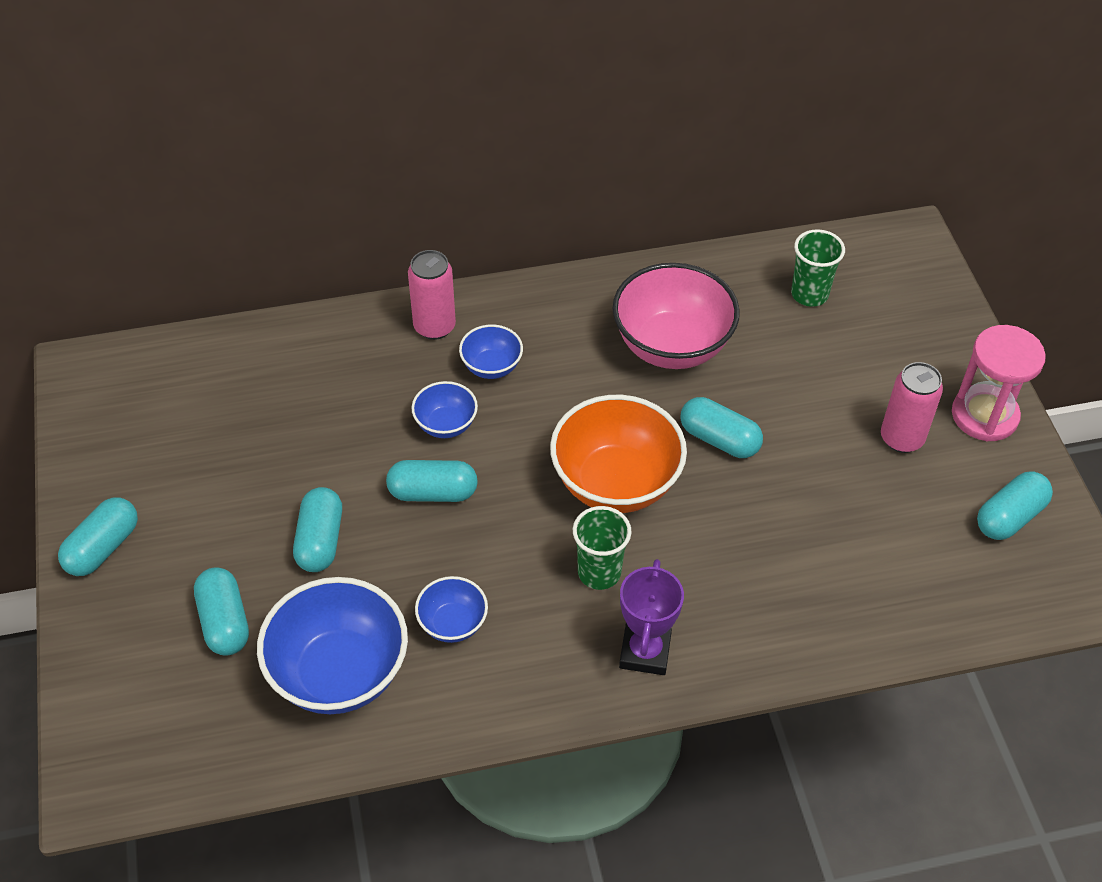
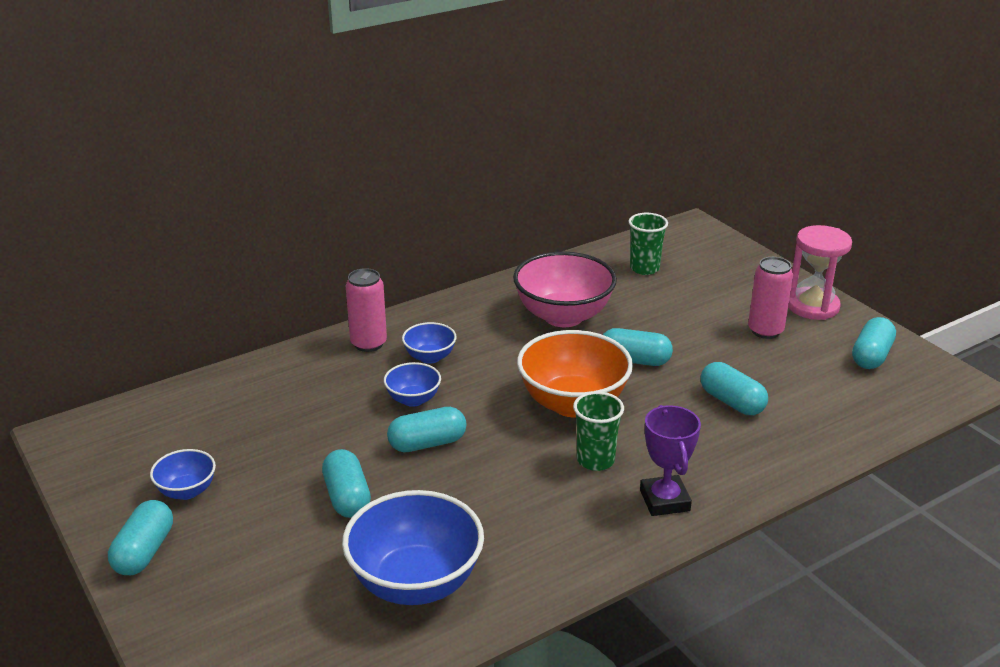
camera: 20 degrees left, 20 degrees down
(224, 622) = (289, 575): turquoise capsule -> turquoise capsule (732, 402)
(452, 624) = (495, 523): blue bowl -> blue bowl (187, 491)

DIRECTIONS FOR THIS TASK:
Print every line of the listing exactly, please, and leave the images out.

WRITTEN ANSWER:
camera: 20 degrees left, 20 degrees down
(224, 622) = (289, 575): turquoise capsule -> turquoise capsule (732, 402)
(452, 624) = (495, 523): blue bowl -> blue bowl (187, 491)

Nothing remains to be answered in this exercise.